# [Problem statement]
In the entries below, every line that contains "none" must be located and copied.

(Records for the exercise Opens)

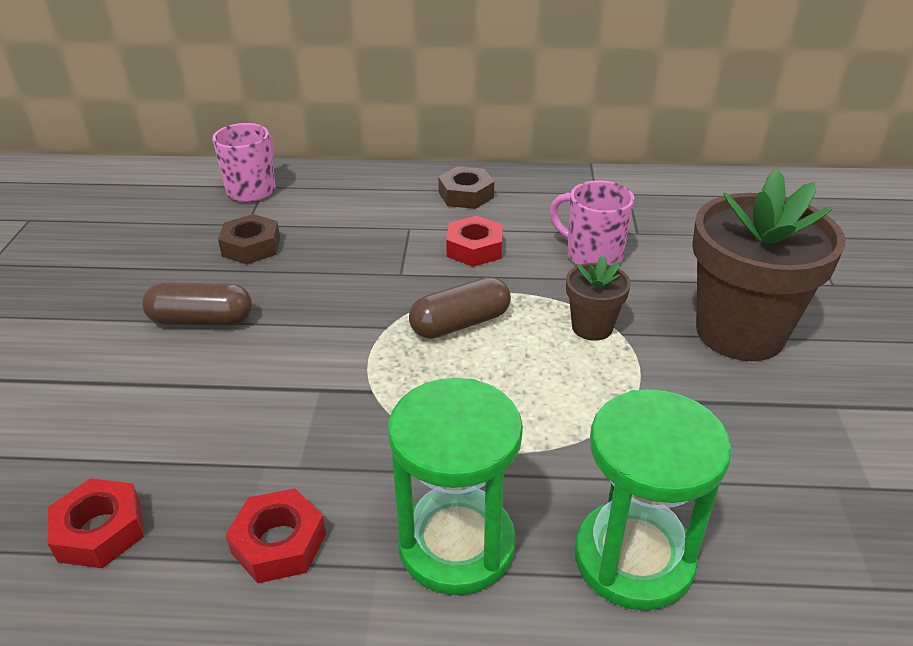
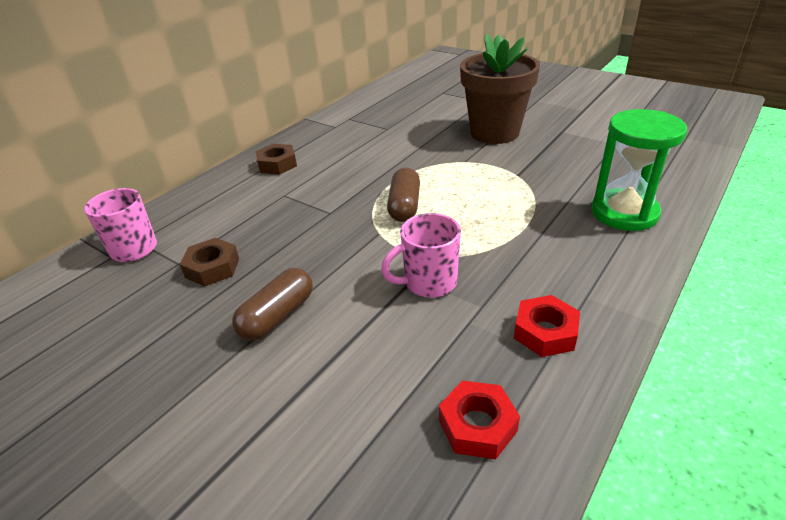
camera: 55 degrees left, 0 degrees up
(456, 544) = (585, 263): green hourglass -> none
(474, 249) = (338, 179): red nut -> none
(592, 255) = (391, 146): pink mug -> pink mug (428, 282)
(592, 327) = (451, 167): brown flower pot -> none

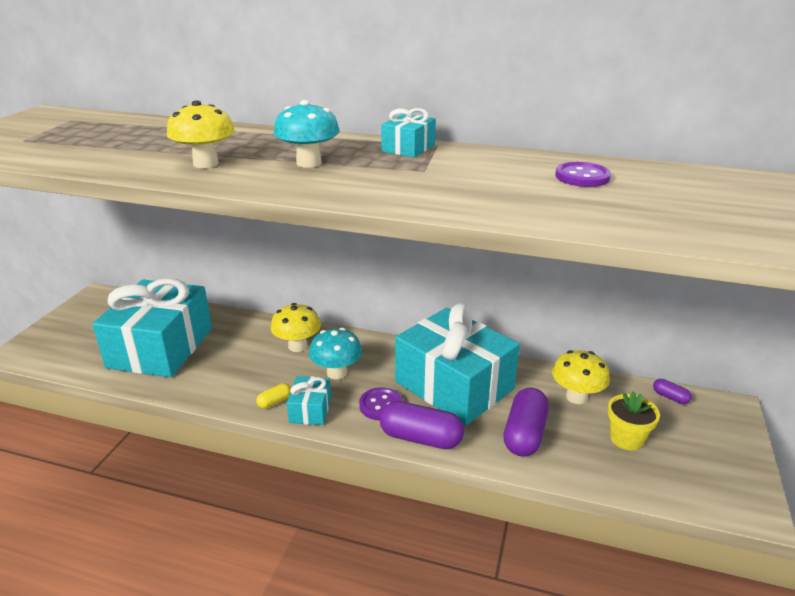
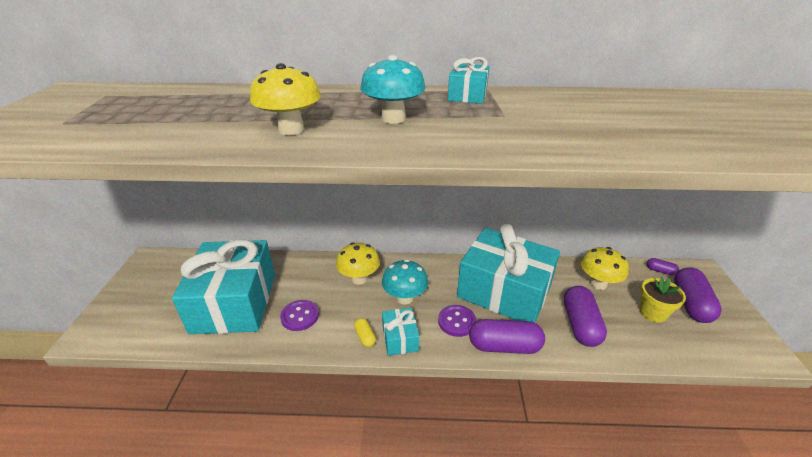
camera: 15 degrees left, 5 degrees up
(274, 401) = (365, 337): yellow capsule -> yellow capsule turned 60 degrees counterclockwise
(582, 177) = (638, 108): purple button -> purple button (300, 316)
(685, 439) = (691, 304): none -> purple capsule

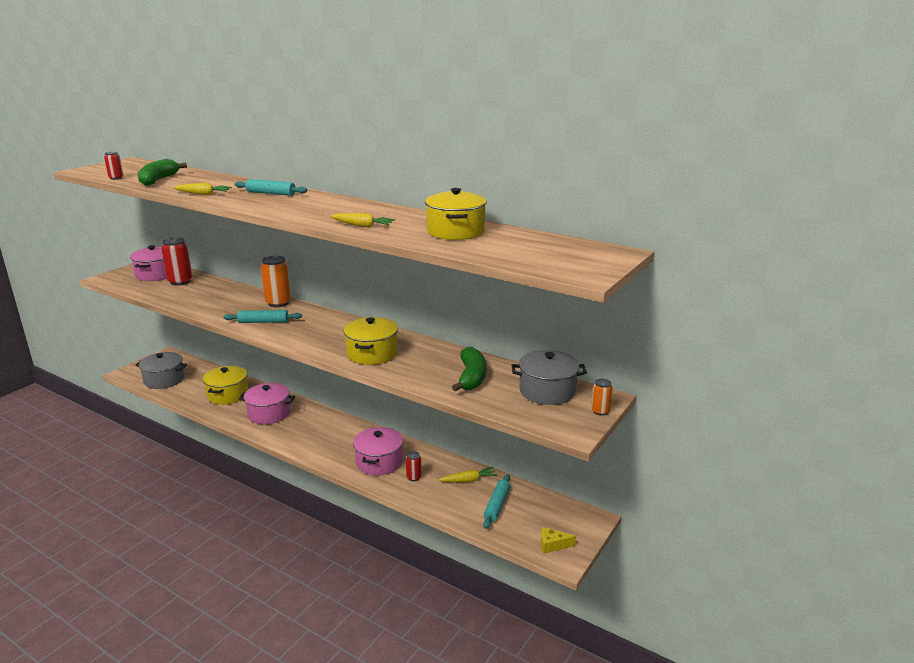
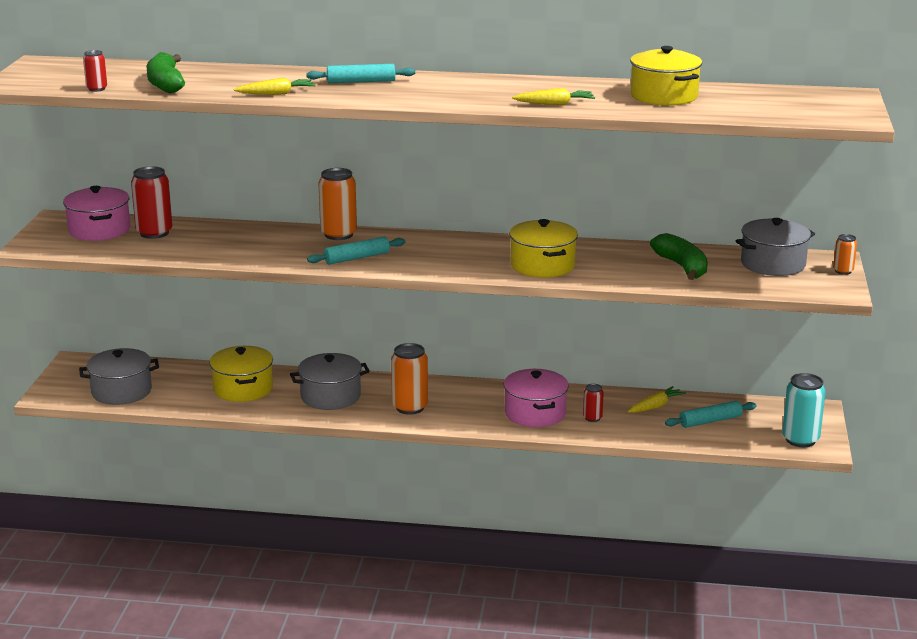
camera: 25 degrees left, 0 degrees up
(269, 413) = (330, 396): pink pot -> grey pot
(305, 435) = (410, 407): none -> orange can
(497, 505) = (710, 421): turquoise rolling pin -> turquoise rolling pin turned 75 degrees clockwise
(552, 545) = (800, 440): yellow cheese -> turquoise can

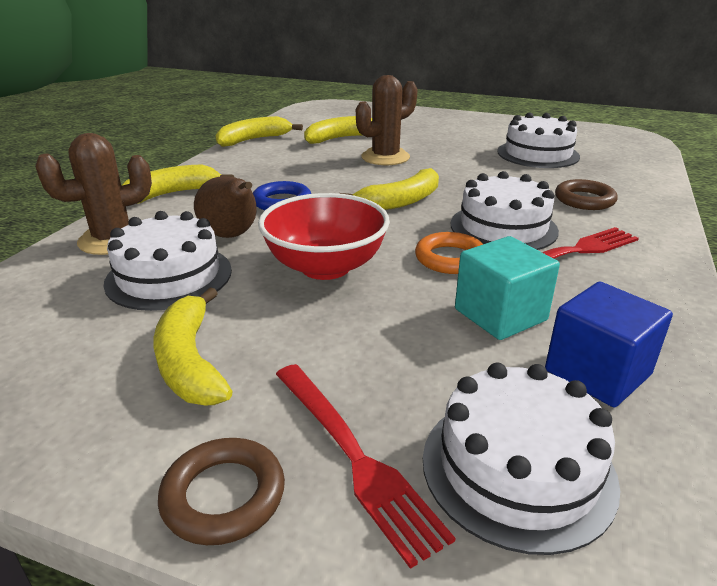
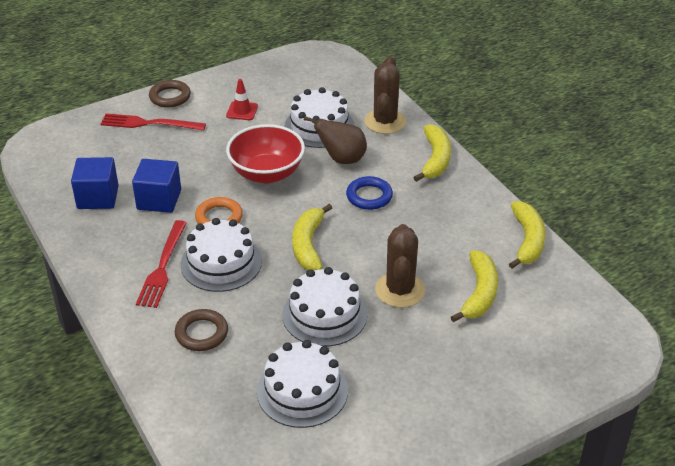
camera: 130 degrees right, 10 degrees up
(190, 361) = (242, 111): yellow banana -> red traffic cone
(500, 315) = (159, 200): turquoise cube -> blue cube
(517, 468) = (99, 149): white cake -> white cake (324, 314)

(Records for the exercise Closes)

# [Task solution]
(456, 544) = (585, 263): green hourglass -> none
(474, 249) = (338, 179): red nut -> none
(592, 327) = (451, 167): brown flower pot -> none
(685, 439) = (691, 304): none -> purple capsule
(305, 435) = (410, 407): none -> orange can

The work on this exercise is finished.